======== Extracted material ========
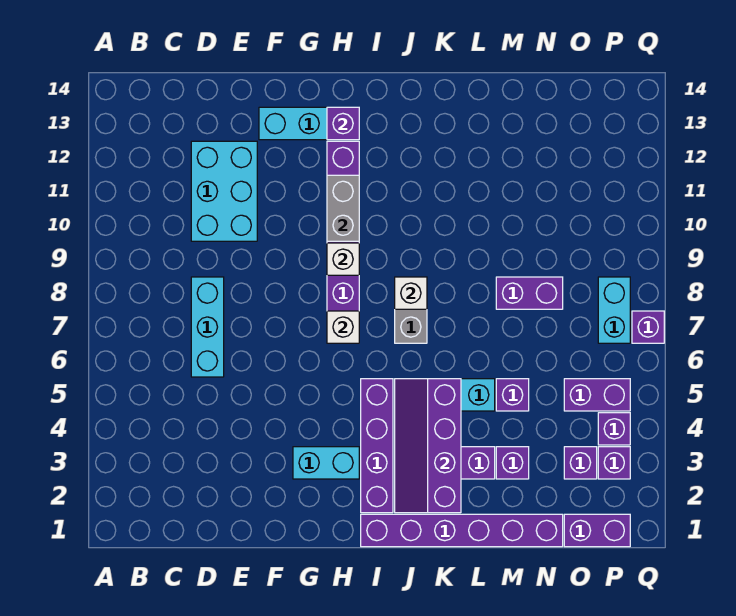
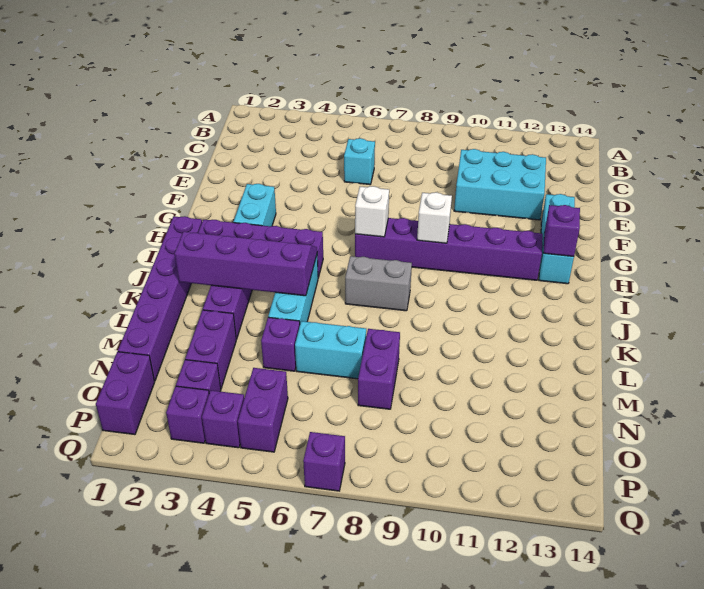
cyan brick D6:D8 level 1 -> cyan brick D6 level 1
grey brick H10:H11 level 2 -> none
white brick J8 level 2 -> none
purple brick M3 level 1 -> purple brick M3:N3 level 1
cyan brick P7:P8 level 1 -> cyan brick M6:M7 level 1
========
> Assigned task
Check each line of these records for the string "cyan" and state only how many lines have it.

> Answer to this exercise
2